Start of Block

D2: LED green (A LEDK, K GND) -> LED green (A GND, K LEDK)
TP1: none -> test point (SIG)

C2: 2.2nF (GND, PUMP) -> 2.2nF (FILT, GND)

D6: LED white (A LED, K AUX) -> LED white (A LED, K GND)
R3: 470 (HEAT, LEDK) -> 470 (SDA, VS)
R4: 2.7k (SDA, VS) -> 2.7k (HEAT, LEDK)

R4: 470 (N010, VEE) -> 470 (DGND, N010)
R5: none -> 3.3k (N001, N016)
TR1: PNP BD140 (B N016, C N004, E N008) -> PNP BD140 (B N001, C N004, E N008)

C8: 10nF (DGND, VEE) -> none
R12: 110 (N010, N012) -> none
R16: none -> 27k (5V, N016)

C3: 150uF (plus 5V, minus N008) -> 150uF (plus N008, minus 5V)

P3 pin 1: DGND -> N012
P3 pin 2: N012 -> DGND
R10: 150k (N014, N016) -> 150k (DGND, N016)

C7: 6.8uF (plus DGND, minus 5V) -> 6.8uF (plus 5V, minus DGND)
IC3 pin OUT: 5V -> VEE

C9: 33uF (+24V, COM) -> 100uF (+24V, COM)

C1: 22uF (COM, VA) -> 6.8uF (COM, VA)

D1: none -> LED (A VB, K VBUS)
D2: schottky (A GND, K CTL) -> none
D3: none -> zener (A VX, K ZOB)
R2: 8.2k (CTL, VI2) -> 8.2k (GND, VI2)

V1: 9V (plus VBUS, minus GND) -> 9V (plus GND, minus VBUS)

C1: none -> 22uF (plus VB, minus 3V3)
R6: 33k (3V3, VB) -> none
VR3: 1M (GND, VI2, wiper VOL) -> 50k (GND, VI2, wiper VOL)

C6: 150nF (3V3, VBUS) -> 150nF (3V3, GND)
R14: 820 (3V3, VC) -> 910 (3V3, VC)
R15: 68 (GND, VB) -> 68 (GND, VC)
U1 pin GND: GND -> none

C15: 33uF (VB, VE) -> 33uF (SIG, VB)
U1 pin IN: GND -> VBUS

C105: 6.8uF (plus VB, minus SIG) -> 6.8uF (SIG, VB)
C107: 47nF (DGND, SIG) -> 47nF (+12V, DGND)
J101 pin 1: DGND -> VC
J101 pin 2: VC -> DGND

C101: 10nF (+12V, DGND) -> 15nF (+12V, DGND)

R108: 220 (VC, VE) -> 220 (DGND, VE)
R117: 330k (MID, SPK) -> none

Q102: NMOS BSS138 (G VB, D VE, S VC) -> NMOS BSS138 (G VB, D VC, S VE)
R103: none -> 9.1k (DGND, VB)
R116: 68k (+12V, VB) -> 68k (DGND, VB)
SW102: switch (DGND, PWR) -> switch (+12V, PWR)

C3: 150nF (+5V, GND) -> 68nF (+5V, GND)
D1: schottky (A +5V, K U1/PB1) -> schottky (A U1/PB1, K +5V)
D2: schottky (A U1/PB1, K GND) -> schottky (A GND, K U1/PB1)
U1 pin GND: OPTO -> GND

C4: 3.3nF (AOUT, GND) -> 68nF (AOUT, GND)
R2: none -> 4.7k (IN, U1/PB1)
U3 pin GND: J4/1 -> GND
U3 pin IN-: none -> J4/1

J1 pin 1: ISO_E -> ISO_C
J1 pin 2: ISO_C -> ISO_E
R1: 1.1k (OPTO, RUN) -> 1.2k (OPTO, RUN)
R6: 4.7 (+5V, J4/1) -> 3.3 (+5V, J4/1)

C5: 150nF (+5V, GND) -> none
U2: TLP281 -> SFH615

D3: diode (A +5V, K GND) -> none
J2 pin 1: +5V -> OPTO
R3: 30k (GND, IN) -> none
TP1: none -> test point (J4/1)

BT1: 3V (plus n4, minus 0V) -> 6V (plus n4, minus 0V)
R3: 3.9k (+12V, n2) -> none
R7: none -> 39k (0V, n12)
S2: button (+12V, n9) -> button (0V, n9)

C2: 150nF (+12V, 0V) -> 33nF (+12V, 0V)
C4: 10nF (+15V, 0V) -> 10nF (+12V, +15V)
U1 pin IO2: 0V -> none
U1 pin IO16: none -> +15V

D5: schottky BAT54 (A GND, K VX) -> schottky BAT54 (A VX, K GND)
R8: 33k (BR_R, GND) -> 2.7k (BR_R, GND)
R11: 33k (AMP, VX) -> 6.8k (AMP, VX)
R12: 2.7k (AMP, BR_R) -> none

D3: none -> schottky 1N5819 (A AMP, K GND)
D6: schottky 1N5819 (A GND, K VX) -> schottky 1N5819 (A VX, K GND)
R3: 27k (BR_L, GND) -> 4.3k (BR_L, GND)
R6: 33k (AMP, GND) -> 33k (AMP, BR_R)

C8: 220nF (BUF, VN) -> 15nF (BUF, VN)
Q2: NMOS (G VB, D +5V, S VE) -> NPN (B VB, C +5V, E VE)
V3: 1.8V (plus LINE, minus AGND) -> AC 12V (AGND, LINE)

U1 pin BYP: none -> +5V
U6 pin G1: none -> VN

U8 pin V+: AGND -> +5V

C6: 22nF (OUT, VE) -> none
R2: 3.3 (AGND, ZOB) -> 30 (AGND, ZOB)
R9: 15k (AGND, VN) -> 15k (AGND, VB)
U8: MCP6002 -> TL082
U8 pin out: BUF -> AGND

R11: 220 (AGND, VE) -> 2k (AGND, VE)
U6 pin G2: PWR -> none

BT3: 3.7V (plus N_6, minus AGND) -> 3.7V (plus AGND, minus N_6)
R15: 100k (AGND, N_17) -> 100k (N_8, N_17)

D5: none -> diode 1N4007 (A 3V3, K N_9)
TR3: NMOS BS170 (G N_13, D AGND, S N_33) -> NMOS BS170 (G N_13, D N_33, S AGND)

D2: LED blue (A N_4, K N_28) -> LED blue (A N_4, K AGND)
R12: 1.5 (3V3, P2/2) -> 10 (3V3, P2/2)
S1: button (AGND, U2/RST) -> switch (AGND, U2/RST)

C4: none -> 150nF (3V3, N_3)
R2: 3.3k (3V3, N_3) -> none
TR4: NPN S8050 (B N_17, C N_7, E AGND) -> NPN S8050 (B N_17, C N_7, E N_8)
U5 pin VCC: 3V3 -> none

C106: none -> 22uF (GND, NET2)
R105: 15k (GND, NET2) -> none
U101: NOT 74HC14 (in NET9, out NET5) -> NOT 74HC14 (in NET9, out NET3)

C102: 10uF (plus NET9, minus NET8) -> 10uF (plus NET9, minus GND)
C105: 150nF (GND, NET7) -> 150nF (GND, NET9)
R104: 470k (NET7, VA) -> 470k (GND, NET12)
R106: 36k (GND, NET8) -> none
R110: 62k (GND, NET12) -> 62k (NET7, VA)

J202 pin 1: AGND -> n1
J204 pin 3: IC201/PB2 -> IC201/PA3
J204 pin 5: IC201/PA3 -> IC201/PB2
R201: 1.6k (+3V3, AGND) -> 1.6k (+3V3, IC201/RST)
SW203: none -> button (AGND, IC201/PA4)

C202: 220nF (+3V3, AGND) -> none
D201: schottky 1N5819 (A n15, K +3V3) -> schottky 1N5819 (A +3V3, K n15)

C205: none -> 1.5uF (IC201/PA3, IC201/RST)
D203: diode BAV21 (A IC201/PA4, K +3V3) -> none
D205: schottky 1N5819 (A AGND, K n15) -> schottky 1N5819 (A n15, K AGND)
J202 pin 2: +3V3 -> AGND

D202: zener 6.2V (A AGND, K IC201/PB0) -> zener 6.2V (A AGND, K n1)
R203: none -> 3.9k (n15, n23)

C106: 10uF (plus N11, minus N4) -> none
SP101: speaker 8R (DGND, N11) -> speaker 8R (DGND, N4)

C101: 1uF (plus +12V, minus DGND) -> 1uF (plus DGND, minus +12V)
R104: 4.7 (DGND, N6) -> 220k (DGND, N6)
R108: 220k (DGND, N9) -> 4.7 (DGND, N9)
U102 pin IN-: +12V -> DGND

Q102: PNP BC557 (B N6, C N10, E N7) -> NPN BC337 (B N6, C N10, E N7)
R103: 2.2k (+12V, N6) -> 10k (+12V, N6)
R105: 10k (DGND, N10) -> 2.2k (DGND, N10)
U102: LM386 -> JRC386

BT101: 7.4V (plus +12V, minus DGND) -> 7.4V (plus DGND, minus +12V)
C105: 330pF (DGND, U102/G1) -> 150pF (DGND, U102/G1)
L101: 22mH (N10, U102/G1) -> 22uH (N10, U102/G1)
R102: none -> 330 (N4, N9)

End of Block

What is being asked |
Set down nothing but the lines from the one with "J204 pin 3: IC201/PB2 -> IC201/PA3" through the end of the records, keeping each line exactly as written and including both ends.

Problem solution |
J204 pin 3: IC201/PB2 -> IC201/PA3
J204 pin 5: IC201/PA3 -> IC201/PB2
R201: 1.6k (+3V3, AGND) -> 1.6k (+3V3, IC201/RST)
SW203: none -> button (AGND, IC201/PA4)

C202: 220nF (+3V3, AGND) -> none
D201: schottky 1N5819 (A n15, K +3V3) -> schottky 1N5819 (A +3V3, K n15)

C205: none -> 1.5uF (IC201/PA3, IC201/RST)
D203: diode BAV21 (A IC201/PA4, K +3V3) -> none
D205: schottky 1N5819 (A AGND, K n15) -> schottky 1N5819 (A n15, K AGND)
J202 pin 2: +3V3 -> AGND

D202: zener 6.2V (A AGND, K IC201/PB0) -> zener 6.2V (A AGND, K n1)
R203: none -> 3.9k (n15, n23)

C106: 10uF (plus N11, minus N4) -> none
SP101: speaker 8R (DGND, N11) -> speaker 8R (DGND, N4)

C101: 1uF (plus +12V, minus DGND) -> 1uF (plus DGND, minus +12V)
R104: 4.7 (DGND, N6) -> 220k (DGND, N6)
R108: 220k (DGND, N9) -> 4.7 (DGND, N9)
U102 pin IN-: +12V -> DGND

Q102: PNP BC557 (B N6, C N10, E N7) -> NPN BC337 (B N6, C N10, E N7)
R103: 2.2k (+12V, N6) -> 10k (+12V, N6)
R105: 10k (DGND, N10) -> 2.2k (DGND, N10)
U102: LM386 -> JRC386

BT101: 7.4V (plus +12V, minus DGND) -> 7.4V (plus DGND, minus +12V)
C105: 330pF (DGND, U102/G1) -> 150pF (DGND, U102/G1)
L101: 22mH (N10, U102/G1) -> 22uH (N10, U102/G1)
R102: none -> 330 (N4, N9)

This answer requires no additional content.